* What you should do:
Reproduce, without any change, the lines of the data below, starting with the line that contains "Find the location of a particular element. This" and continuing through the line that contains "[(570, 161)]", with both of those lines included.

* Exercise materials:
• • • •

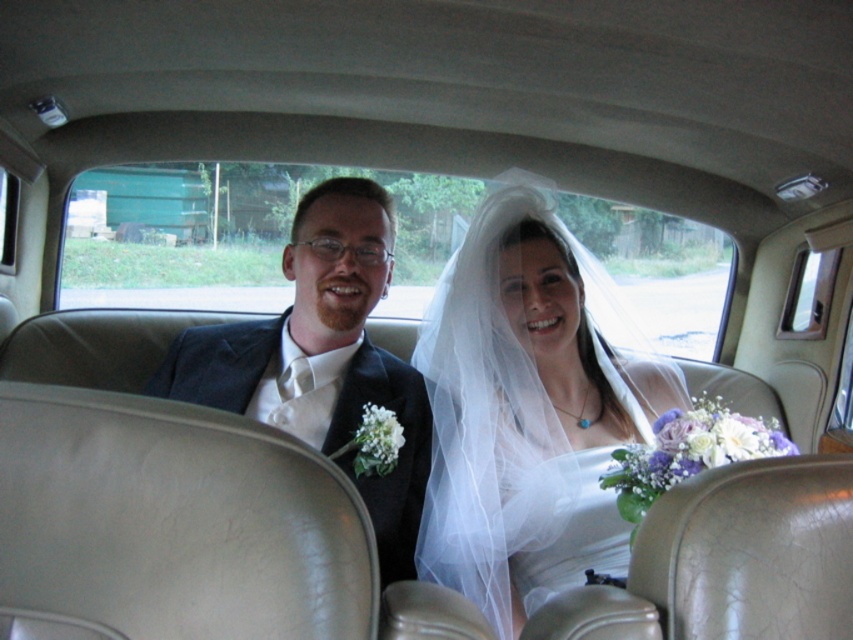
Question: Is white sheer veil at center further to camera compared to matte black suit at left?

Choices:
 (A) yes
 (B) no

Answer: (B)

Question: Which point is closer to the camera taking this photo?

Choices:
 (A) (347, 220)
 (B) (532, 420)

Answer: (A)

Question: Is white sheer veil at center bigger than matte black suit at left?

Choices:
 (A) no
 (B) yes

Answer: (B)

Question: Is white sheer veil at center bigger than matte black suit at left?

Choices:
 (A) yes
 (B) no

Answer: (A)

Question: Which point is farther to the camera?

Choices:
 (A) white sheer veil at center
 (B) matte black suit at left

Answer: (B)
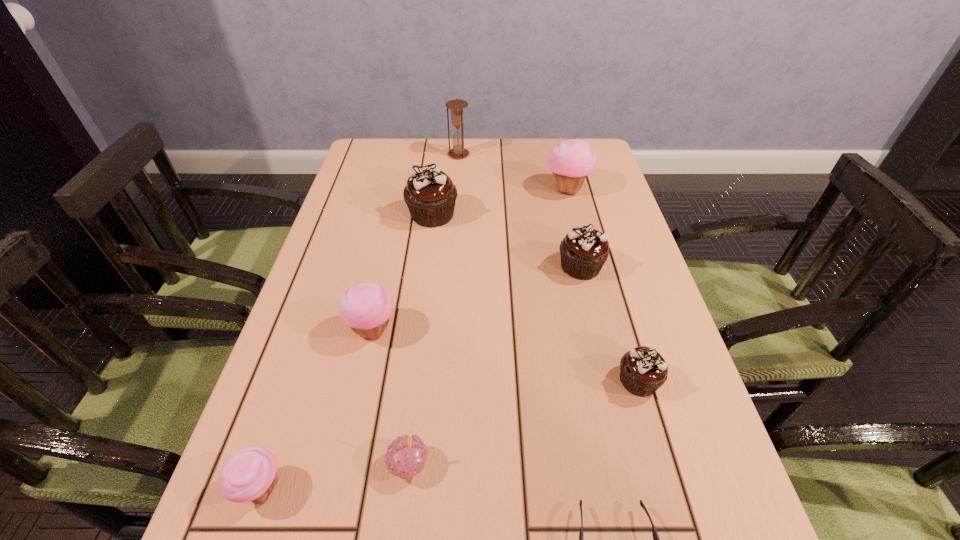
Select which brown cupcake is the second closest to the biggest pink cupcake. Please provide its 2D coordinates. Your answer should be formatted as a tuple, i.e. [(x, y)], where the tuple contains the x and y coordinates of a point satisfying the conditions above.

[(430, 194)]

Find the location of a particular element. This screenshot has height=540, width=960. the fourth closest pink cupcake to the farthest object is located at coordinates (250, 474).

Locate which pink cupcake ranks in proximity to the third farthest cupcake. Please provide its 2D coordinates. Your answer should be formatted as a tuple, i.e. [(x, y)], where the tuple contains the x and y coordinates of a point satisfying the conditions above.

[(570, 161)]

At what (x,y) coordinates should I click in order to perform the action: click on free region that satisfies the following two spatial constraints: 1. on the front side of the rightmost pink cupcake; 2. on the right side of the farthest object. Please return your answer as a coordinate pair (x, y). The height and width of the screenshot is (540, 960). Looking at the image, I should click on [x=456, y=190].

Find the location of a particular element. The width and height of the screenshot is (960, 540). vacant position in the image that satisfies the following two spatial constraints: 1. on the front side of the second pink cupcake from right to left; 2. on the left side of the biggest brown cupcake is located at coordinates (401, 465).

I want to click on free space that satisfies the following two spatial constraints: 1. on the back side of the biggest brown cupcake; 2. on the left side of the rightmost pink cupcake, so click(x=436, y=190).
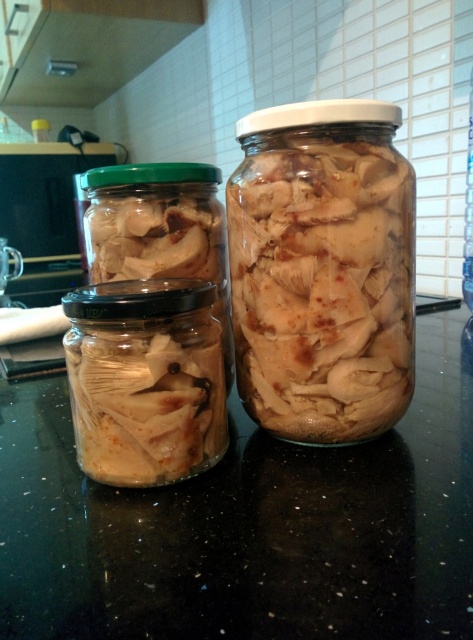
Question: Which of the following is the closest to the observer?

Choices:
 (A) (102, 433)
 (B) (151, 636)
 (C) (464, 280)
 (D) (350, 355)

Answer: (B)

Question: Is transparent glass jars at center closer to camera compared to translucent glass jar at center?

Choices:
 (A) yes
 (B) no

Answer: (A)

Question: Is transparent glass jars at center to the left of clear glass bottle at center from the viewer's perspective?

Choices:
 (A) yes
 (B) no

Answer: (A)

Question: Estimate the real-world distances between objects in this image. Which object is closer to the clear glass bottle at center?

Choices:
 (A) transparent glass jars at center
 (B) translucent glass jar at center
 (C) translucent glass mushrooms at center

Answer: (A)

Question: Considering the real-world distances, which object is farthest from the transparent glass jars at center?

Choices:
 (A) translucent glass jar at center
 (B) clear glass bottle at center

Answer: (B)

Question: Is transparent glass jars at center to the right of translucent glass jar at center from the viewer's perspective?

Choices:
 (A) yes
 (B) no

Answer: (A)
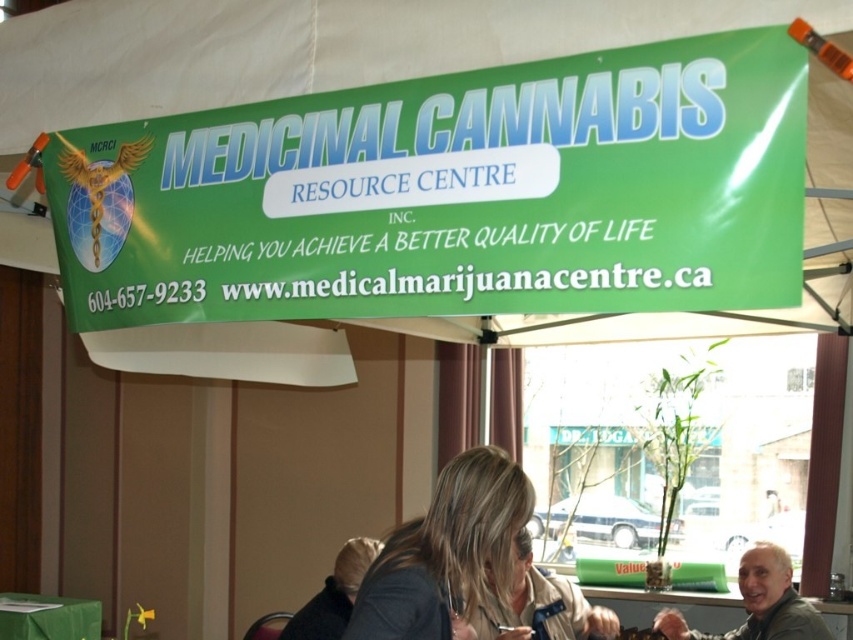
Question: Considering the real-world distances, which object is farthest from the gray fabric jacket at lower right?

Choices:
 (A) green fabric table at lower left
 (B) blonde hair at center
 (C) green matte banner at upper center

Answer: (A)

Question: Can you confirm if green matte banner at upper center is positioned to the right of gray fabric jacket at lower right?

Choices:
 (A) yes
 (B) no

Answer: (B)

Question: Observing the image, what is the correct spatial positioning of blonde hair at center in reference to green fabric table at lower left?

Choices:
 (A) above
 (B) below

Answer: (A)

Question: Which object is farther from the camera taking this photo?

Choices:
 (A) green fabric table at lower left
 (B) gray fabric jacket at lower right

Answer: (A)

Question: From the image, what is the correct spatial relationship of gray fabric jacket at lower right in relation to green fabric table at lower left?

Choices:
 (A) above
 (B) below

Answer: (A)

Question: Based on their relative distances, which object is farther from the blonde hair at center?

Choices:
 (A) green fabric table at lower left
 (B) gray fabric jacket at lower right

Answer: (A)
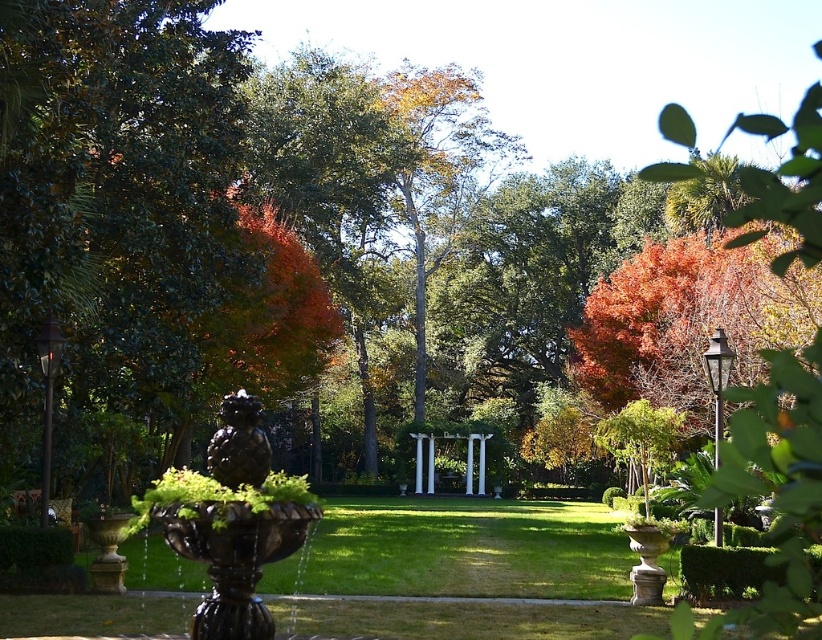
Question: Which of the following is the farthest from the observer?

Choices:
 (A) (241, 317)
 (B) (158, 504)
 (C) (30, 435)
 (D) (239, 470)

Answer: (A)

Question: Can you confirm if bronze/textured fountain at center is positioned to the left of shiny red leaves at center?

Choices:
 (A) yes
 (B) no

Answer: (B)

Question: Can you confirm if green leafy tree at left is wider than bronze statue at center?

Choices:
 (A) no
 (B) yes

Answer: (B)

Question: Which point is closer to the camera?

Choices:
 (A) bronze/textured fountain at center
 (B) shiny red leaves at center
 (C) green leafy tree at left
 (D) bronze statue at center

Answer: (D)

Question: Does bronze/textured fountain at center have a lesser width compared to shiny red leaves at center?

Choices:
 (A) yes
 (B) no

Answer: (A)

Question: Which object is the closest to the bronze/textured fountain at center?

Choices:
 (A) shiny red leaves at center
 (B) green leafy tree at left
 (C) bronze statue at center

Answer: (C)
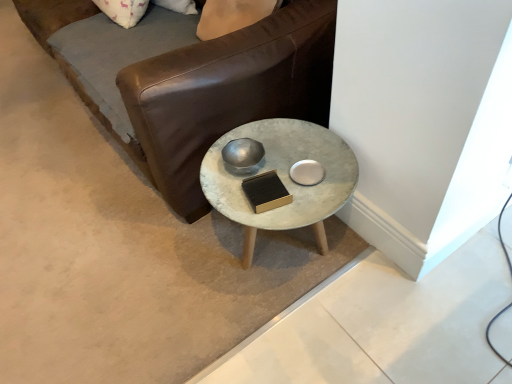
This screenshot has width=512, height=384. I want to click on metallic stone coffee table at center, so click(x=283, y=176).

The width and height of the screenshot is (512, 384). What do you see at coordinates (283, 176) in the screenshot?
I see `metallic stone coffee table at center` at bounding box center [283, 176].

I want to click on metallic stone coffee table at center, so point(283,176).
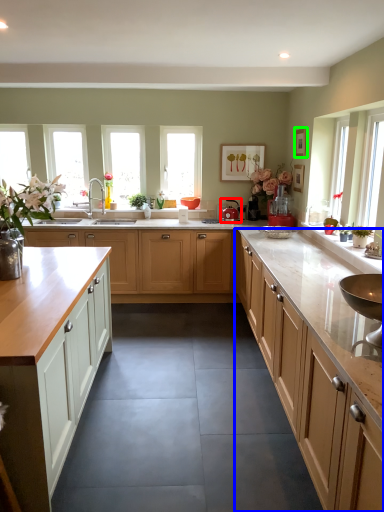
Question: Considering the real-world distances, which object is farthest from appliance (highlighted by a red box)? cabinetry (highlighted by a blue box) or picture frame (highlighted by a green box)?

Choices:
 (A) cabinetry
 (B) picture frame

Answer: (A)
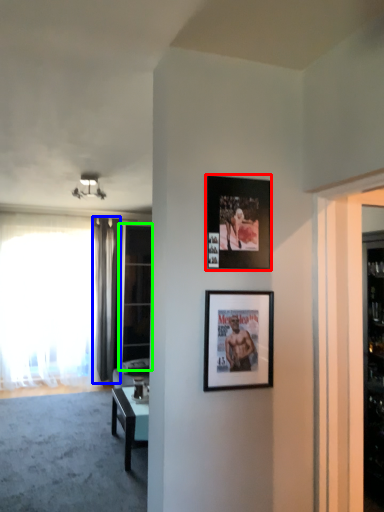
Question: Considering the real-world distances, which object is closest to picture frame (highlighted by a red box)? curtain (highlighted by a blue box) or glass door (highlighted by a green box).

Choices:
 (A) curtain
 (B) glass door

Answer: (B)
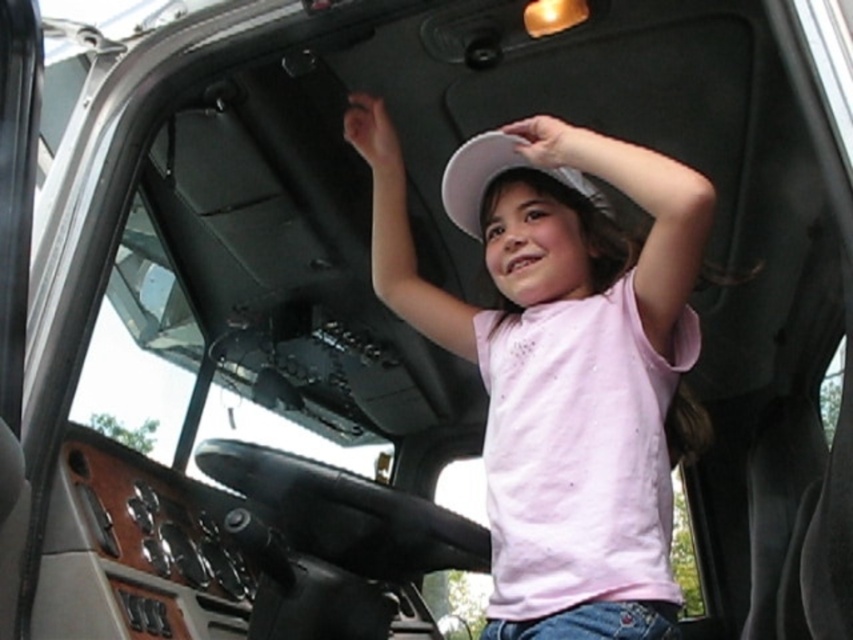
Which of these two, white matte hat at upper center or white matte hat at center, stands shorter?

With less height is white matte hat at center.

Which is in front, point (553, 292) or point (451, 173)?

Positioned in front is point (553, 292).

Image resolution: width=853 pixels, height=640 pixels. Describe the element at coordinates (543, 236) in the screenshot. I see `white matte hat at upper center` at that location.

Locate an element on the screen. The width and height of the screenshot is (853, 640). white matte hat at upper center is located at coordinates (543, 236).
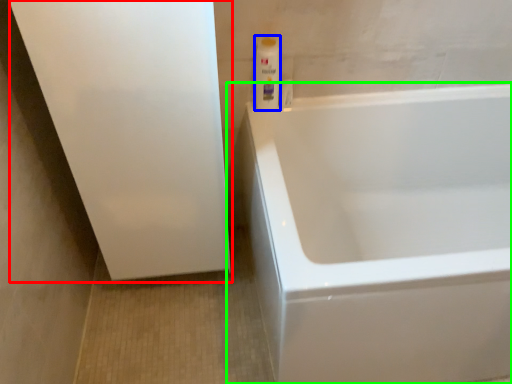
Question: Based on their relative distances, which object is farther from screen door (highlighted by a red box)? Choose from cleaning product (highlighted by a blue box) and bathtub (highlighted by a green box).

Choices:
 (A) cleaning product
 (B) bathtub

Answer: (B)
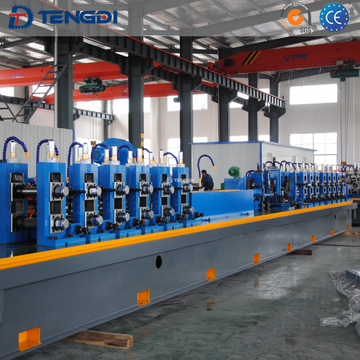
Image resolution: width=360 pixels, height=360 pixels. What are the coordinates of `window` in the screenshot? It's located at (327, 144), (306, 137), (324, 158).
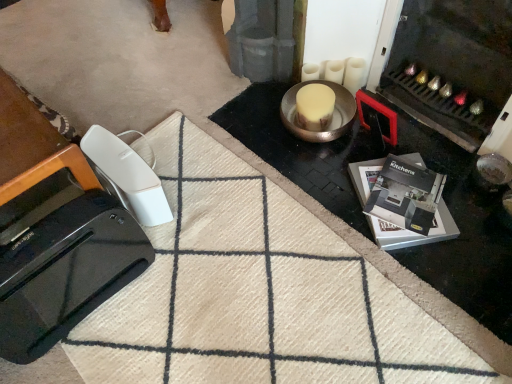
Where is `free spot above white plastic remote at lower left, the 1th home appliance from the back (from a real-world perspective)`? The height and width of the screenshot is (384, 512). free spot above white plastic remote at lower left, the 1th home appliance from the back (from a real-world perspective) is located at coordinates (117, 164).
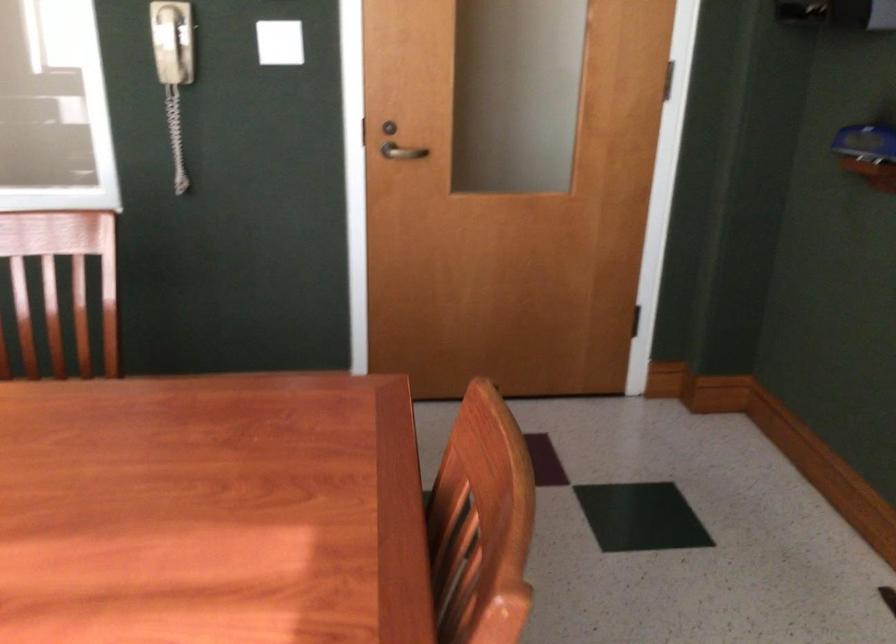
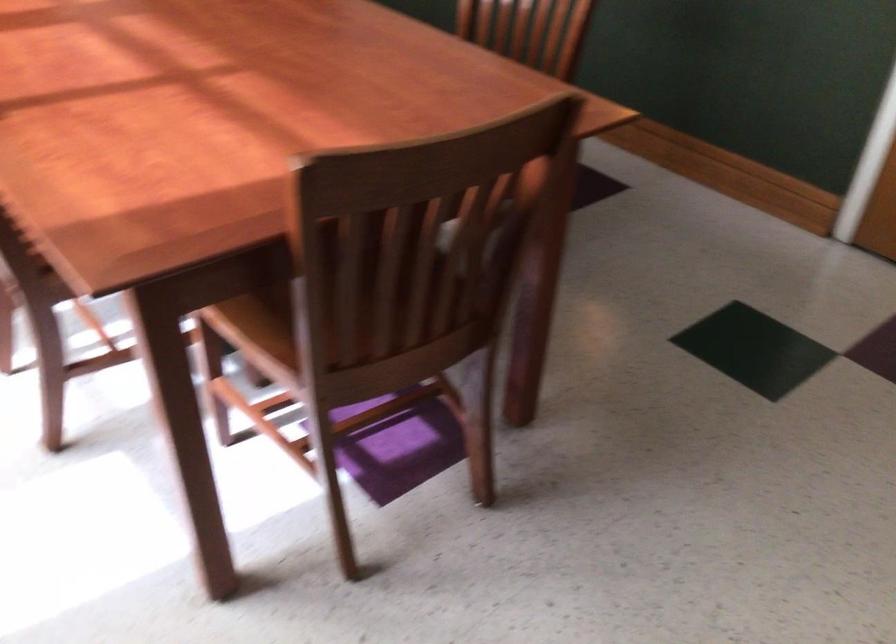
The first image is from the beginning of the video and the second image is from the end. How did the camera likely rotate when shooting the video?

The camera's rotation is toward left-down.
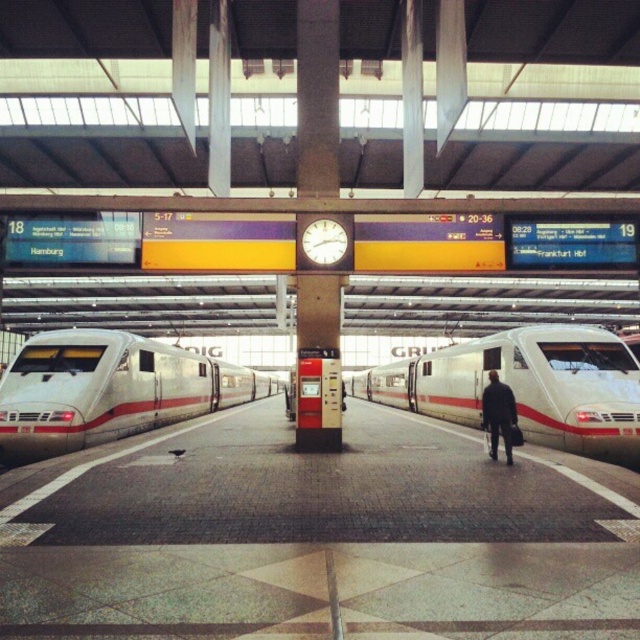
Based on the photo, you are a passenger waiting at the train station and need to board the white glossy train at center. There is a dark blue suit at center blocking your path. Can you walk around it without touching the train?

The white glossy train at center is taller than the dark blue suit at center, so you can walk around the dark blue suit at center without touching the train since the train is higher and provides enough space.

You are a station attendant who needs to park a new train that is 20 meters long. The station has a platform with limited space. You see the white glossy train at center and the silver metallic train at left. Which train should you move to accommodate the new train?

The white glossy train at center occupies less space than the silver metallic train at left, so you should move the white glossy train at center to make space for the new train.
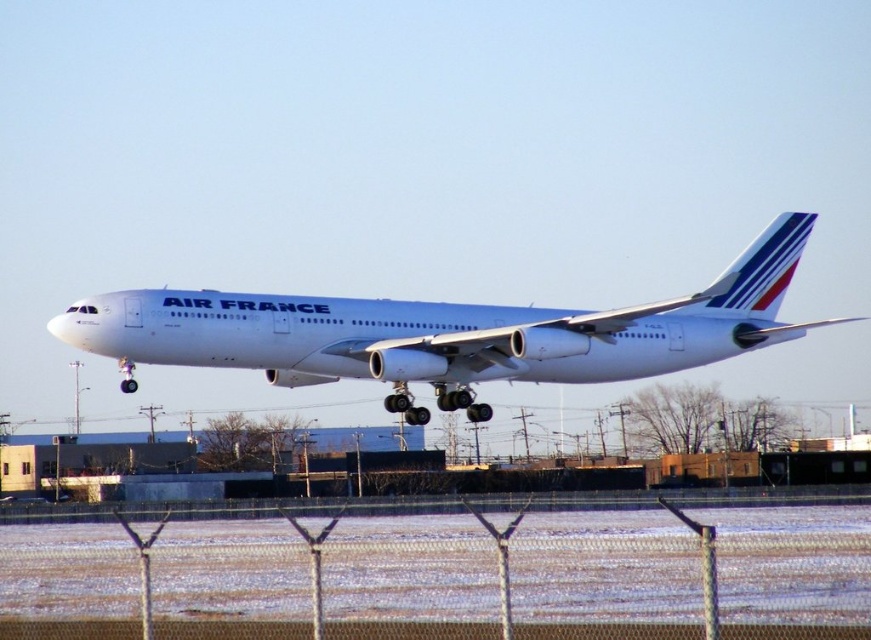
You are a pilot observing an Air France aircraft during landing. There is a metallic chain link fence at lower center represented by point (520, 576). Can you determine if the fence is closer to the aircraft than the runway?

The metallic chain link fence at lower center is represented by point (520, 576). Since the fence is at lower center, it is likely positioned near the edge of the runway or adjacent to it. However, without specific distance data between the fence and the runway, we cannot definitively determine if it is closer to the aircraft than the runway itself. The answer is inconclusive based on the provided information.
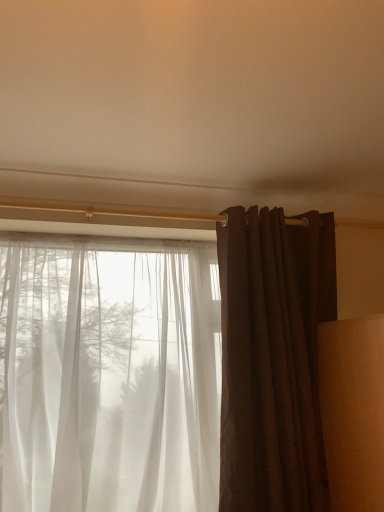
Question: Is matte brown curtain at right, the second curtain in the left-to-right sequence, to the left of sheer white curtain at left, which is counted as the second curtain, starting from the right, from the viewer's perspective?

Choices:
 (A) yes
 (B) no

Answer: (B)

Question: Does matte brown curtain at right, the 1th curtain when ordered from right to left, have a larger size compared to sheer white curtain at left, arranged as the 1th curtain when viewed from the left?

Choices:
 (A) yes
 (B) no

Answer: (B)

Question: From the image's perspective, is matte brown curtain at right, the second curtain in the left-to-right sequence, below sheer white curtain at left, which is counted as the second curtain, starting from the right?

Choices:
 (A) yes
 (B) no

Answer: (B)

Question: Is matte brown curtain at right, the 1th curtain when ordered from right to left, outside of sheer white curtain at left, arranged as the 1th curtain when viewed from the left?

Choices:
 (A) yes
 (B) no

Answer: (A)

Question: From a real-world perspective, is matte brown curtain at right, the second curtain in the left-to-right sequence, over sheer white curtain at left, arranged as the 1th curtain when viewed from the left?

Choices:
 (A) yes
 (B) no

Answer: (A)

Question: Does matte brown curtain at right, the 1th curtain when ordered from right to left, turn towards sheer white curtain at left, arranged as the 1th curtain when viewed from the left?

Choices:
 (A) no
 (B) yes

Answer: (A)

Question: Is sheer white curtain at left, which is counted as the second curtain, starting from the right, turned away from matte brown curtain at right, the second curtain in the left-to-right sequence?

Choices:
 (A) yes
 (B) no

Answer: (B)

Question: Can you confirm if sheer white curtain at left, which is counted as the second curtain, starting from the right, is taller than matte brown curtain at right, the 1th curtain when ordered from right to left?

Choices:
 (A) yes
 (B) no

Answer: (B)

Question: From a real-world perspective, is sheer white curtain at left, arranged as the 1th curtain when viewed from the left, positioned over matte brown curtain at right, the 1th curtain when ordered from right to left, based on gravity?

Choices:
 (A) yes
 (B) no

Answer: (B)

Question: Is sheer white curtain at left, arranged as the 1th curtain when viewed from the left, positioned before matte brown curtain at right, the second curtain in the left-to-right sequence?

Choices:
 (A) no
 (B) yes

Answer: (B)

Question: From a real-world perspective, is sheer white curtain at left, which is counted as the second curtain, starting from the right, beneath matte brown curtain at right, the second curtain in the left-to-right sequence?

• • • •

* Response to the exercise:
Find the location of a particular element. This screenshot has height=540, width=960. the fourth closest pink cupcake to the farthest object is located at coordinates (250, 474).

Locate which pink cupcake ranks in proximity to the third farthest cupcake. Please provide its 2D coordinates. Your answer should be formatted as a tuple, i.e. [(x, y)], where the tuple contains the x and y coordinates of a point satisfying the conditions above.

[(570, 161)]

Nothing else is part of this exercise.